▶ Exercise goal
Please say how many lines in the records contain the word "bulb", giving only the number.

**** Recorded data

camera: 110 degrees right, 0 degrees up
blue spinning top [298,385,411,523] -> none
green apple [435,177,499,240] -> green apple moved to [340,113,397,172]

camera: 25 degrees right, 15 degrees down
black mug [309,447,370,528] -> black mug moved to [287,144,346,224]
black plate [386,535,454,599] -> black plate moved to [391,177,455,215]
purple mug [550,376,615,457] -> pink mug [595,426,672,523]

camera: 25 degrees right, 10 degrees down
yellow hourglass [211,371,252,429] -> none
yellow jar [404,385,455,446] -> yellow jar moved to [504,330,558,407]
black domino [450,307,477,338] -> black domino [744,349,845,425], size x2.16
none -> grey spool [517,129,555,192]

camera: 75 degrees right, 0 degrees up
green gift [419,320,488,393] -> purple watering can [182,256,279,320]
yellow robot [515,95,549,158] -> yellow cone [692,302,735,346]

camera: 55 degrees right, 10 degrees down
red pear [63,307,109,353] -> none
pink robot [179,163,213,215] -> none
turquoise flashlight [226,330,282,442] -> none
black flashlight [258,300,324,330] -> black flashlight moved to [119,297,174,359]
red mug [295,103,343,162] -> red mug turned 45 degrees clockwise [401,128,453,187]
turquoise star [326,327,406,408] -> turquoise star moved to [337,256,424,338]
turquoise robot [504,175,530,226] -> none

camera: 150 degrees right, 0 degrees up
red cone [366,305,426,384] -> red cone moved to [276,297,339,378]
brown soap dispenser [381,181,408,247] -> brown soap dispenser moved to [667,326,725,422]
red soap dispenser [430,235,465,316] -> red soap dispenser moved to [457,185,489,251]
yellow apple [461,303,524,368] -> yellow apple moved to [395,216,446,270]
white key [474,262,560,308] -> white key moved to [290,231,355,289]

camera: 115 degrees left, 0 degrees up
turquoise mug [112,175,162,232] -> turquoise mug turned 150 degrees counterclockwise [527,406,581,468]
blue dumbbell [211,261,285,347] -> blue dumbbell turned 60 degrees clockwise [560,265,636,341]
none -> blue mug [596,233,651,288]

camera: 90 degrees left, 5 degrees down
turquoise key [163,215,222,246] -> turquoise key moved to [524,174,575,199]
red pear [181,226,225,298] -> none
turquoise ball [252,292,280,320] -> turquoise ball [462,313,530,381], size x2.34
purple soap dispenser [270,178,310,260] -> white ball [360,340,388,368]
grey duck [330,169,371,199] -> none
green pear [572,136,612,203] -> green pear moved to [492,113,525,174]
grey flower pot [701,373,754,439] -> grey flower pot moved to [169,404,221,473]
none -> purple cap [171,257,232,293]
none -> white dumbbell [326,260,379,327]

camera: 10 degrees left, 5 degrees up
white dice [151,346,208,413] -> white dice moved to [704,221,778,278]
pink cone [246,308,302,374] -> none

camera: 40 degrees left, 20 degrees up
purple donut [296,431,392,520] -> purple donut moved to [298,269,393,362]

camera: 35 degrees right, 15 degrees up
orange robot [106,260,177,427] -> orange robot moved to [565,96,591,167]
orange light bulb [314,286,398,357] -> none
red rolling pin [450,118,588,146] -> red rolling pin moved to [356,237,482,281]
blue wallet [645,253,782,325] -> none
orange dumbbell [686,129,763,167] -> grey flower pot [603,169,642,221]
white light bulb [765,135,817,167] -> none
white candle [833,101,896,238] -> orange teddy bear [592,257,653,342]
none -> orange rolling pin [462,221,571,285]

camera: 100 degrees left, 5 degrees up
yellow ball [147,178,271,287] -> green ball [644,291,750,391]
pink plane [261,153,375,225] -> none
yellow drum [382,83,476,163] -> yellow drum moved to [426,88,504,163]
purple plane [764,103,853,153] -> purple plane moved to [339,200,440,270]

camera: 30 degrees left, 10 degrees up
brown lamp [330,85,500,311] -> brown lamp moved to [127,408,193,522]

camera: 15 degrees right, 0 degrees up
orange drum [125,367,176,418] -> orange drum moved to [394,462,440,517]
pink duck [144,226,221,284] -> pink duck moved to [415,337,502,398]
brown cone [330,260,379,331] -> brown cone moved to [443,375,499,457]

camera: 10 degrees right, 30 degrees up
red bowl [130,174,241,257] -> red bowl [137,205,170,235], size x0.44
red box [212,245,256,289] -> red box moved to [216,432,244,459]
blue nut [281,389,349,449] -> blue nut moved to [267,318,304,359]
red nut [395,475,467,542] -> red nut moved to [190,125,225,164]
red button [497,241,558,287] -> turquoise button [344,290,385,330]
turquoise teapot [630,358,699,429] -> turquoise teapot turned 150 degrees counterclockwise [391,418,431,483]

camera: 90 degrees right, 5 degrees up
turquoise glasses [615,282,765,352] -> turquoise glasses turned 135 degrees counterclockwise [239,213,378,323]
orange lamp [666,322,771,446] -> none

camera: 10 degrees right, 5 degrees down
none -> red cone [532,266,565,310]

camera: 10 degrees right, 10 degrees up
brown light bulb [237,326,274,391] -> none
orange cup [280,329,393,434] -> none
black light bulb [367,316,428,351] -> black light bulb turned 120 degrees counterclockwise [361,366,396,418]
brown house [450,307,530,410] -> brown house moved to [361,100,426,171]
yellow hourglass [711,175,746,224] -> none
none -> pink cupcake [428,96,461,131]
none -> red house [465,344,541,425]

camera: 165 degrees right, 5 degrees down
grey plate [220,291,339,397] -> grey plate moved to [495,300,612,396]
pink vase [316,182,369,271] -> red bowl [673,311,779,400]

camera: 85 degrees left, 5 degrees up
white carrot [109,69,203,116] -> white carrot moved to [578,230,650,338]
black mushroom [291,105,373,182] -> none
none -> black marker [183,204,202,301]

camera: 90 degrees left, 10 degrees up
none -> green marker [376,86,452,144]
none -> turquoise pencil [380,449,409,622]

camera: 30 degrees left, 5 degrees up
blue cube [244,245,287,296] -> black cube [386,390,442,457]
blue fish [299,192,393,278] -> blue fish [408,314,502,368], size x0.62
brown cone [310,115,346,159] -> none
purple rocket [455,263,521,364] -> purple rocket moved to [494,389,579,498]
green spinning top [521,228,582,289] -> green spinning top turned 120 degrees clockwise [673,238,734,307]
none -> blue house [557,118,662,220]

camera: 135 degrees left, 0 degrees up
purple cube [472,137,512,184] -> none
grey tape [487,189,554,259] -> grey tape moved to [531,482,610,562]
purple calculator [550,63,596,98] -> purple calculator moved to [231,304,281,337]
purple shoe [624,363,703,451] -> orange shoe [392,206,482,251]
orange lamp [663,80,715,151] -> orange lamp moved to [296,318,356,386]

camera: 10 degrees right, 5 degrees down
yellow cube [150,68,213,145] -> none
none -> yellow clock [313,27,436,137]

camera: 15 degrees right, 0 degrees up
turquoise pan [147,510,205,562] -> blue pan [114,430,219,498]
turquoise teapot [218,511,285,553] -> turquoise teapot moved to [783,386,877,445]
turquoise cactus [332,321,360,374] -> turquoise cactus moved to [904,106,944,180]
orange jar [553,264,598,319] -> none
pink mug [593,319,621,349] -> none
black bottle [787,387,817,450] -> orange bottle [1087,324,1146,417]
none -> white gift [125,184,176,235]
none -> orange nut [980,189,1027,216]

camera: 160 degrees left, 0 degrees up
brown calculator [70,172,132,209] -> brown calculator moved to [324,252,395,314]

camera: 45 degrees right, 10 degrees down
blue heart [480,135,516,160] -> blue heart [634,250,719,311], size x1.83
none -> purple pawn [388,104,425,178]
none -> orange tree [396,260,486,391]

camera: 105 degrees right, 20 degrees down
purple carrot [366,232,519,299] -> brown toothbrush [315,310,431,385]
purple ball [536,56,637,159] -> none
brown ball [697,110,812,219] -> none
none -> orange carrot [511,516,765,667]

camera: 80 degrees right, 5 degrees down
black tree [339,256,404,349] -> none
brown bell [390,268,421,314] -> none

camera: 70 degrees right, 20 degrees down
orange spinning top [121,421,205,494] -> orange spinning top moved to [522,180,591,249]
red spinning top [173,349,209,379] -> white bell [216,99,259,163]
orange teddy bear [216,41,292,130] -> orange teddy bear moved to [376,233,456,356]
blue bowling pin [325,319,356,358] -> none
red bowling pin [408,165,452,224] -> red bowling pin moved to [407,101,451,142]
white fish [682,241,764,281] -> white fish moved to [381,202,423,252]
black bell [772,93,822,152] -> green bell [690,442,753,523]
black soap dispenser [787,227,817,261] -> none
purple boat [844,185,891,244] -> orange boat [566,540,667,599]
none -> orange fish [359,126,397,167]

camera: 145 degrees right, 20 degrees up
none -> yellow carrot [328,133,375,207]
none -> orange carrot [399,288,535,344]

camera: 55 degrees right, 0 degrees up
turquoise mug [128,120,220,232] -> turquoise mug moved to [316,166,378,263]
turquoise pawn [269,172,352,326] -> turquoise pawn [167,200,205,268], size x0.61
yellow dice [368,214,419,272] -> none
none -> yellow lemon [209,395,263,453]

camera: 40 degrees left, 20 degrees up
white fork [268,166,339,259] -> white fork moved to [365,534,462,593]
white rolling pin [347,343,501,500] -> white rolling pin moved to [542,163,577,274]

********

▶ Written solution
4